- WORK ITEM
Reproduce word for word, from the entries below, the line with "red tile A4:A6", the line with "red cone F5 level 3 -> orange cone F5 level 3", and every line between them, and nothing more.

- DATASET CONTENT
---

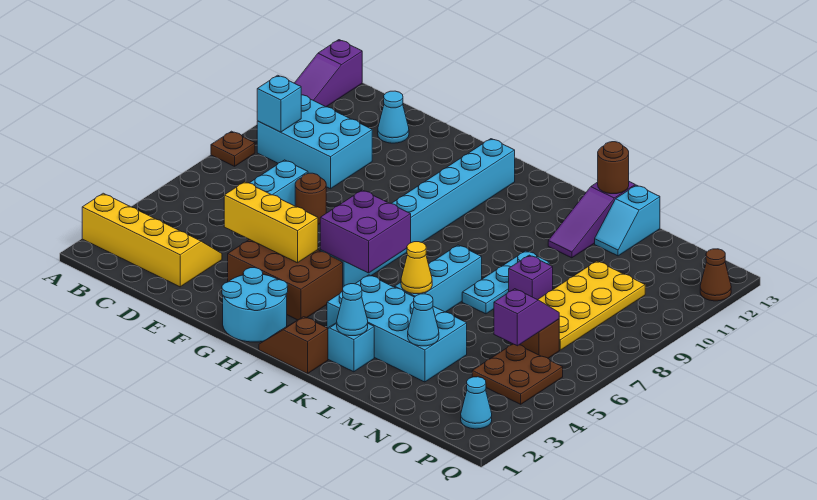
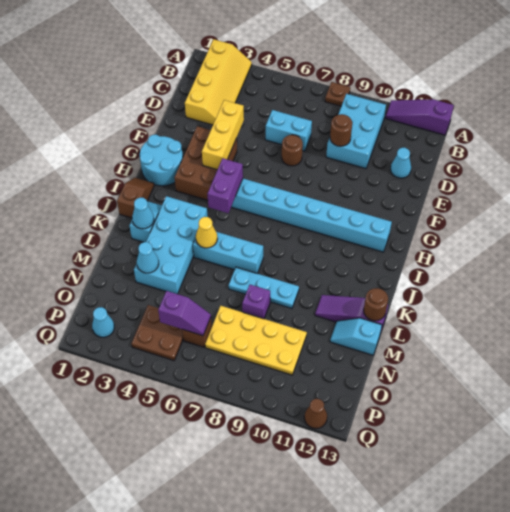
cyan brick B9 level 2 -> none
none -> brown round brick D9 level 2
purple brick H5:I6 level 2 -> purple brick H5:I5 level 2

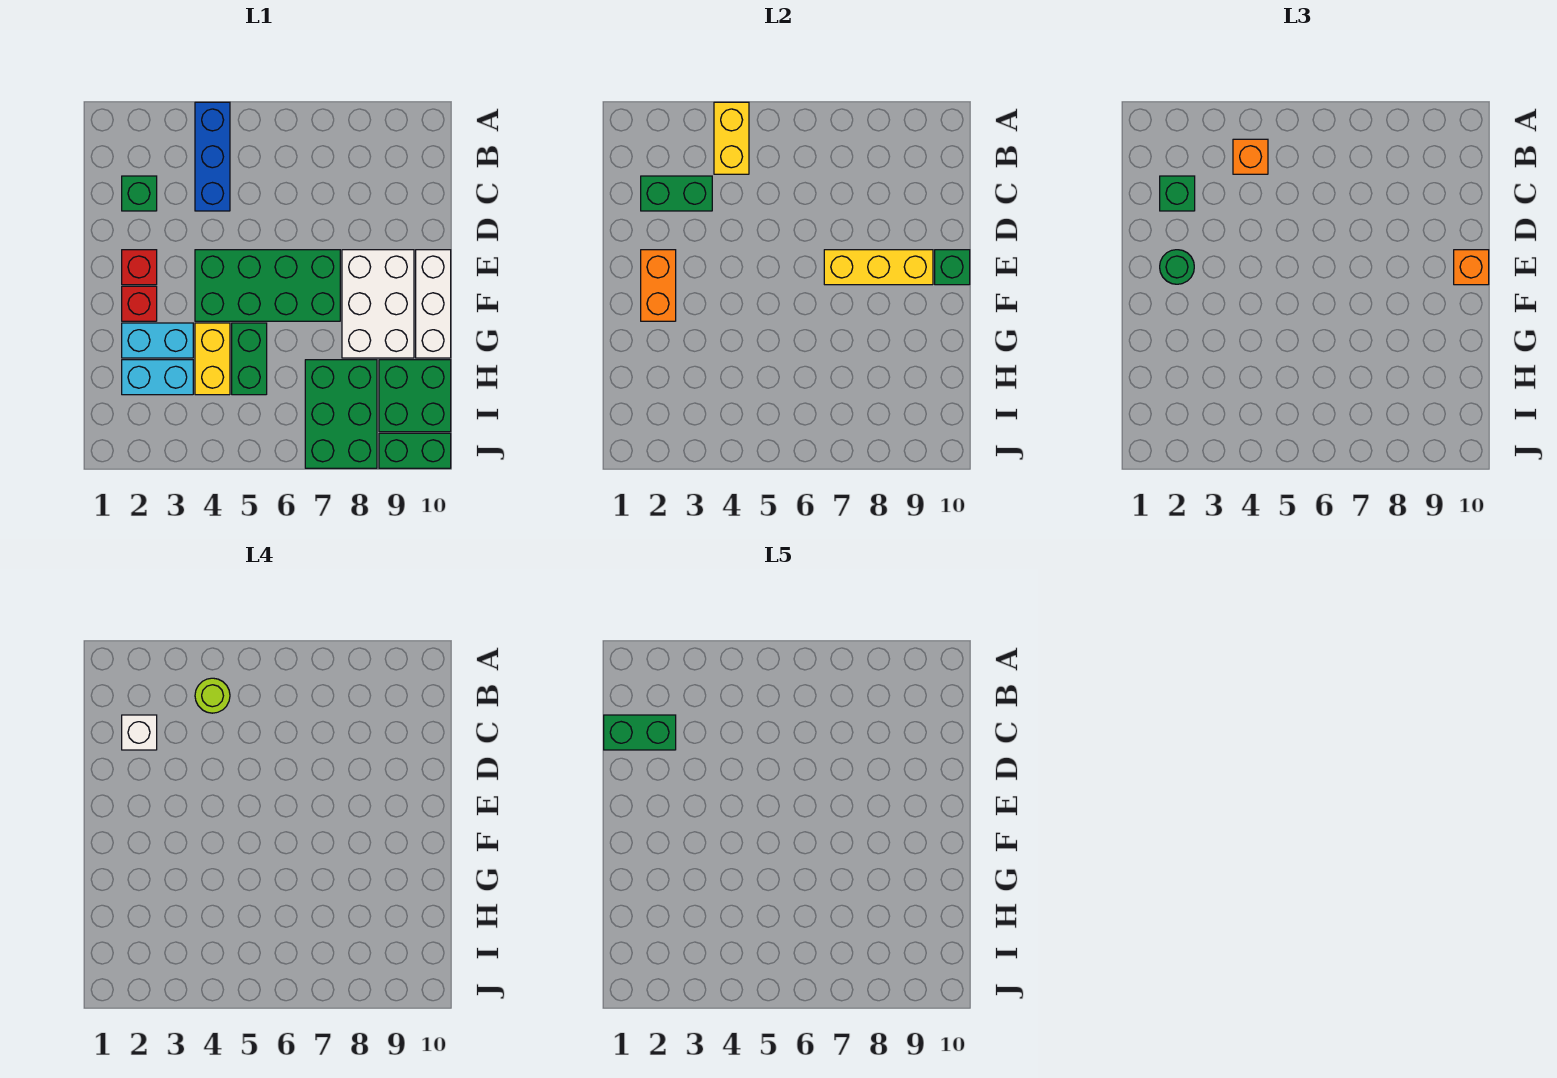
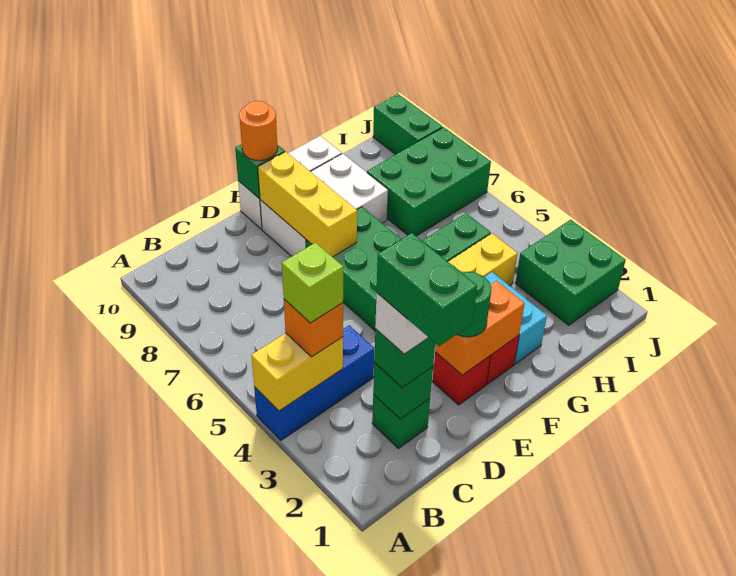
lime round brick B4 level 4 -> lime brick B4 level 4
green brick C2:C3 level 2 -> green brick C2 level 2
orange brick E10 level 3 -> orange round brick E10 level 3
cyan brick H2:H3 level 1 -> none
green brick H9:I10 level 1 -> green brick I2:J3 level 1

---

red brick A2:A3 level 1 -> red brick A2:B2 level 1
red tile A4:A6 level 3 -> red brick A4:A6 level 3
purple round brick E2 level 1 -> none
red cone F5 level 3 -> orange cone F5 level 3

---

- RESULT
red tile A4:A6 level 3 -> red brick A4:A6 level 3
purple round brick E2 level 1 -> none
red cone F5 level 3 -> orange cone F5 level 3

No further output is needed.